(Extracted material Opens)
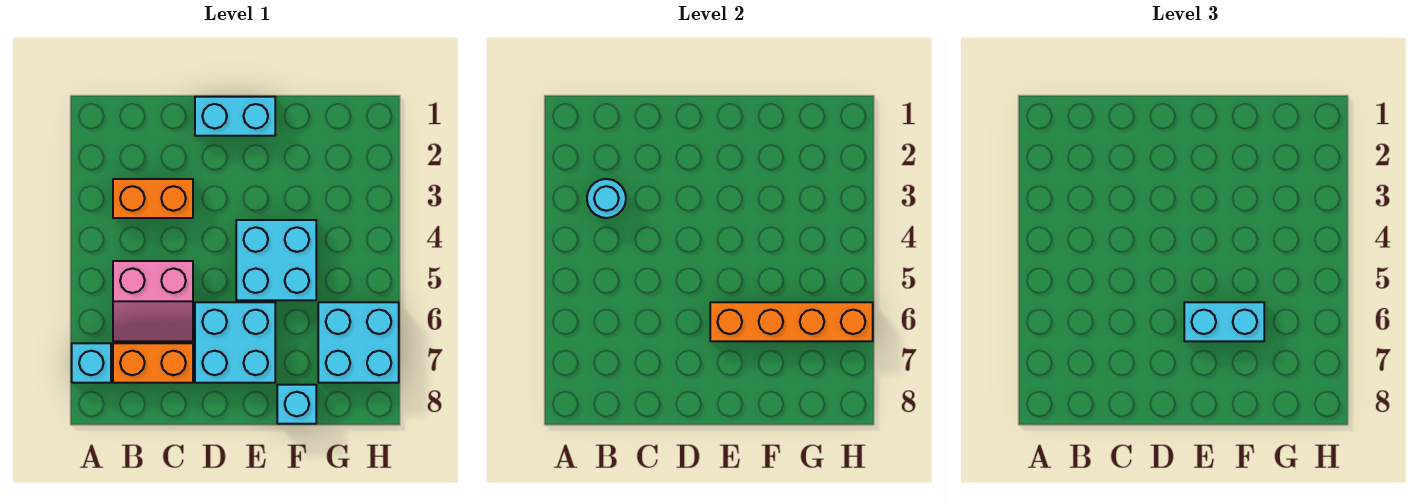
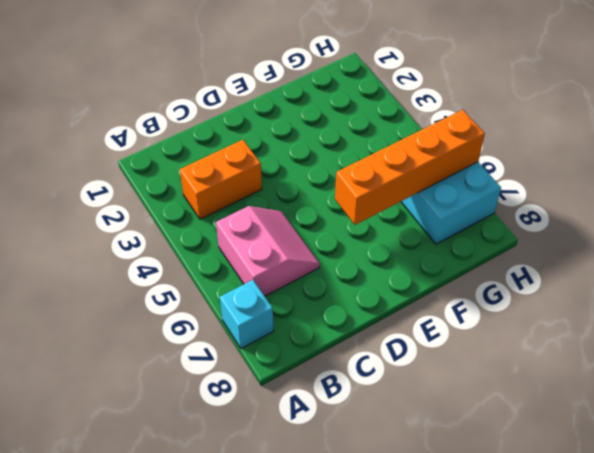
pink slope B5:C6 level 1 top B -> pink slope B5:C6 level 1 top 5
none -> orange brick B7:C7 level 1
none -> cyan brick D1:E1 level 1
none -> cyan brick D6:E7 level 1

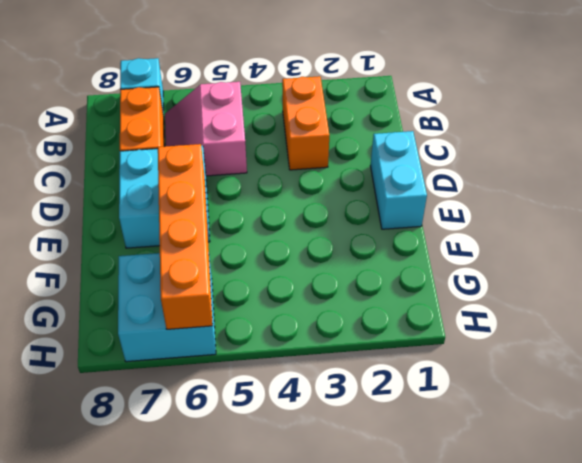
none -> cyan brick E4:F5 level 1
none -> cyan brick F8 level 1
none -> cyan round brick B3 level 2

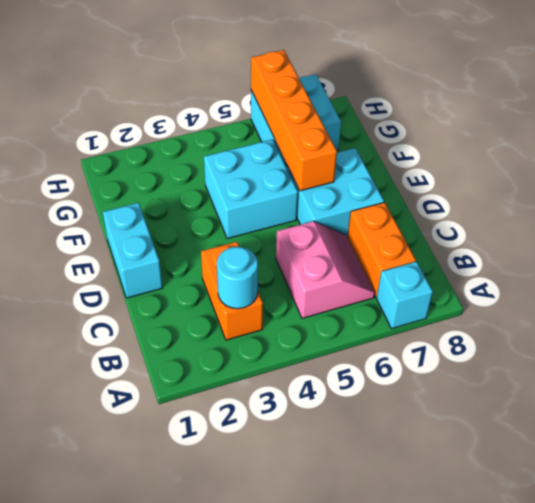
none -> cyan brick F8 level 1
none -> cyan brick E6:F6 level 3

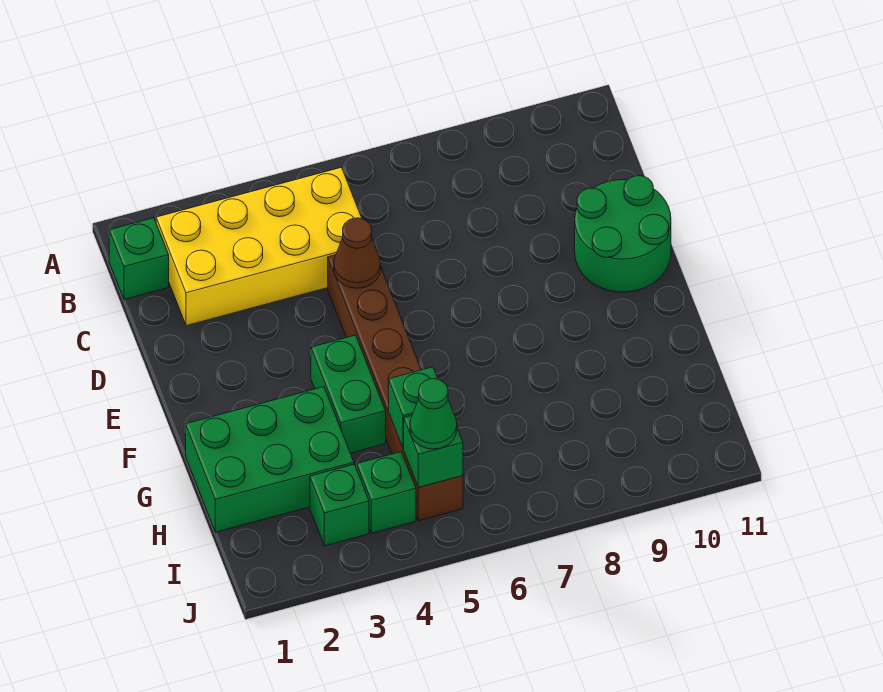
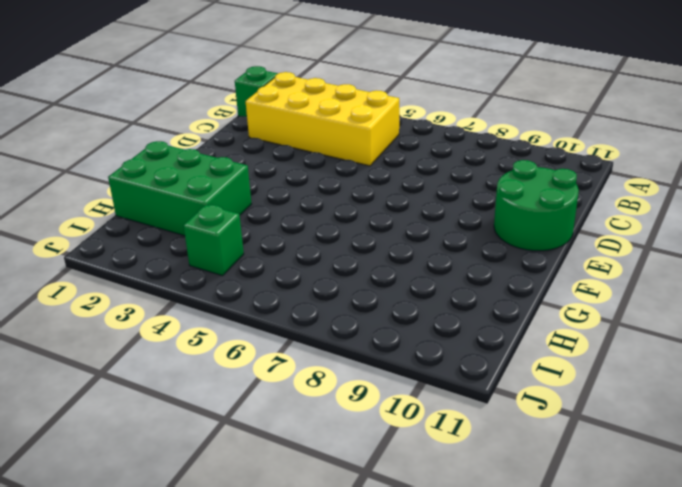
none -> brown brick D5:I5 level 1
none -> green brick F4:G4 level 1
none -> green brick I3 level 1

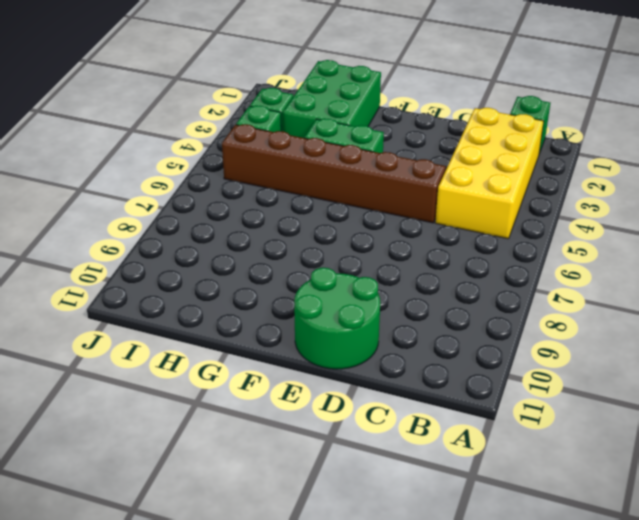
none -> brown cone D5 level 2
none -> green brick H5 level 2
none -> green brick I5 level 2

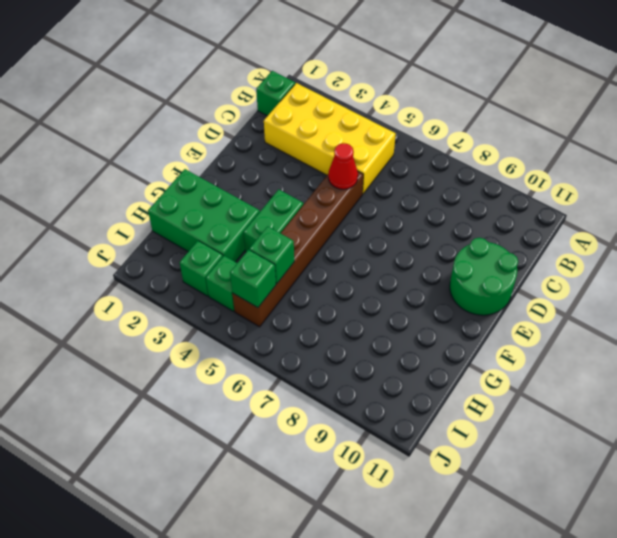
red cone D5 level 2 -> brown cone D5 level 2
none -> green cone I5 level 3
(Extracted material Closes)
- Directions
Reproduce each line of the records above, exactly and without pictures.

- Written solution
pink slope B5:C6 level 1 top B -> pink slope B5:C6 level 1 top 5
none -> orange brick B7:C7 level 1
none -> cyan brick D1:E1 level 1
none -> cyan brick D6:E7 level 1

none -> cyan brick E4:F5 level 1
none -> cyan brick F8 level 1
none -> cyan round brick B3 level 2

none -> cyan brick F8 level 1
none -> cyan brick E6:F6 level 3

none -> brown brick D5:I5 level 1
none -> green brick F4:G4 level 1
none -> green brick I3 level 1

none -> brown cone D5 level 2
none -> green brick H5 level 2
none -> green brick I5 level 2

red cone D5 level 2 -> brown cone D5 level 2
none -> green cone I5 level 3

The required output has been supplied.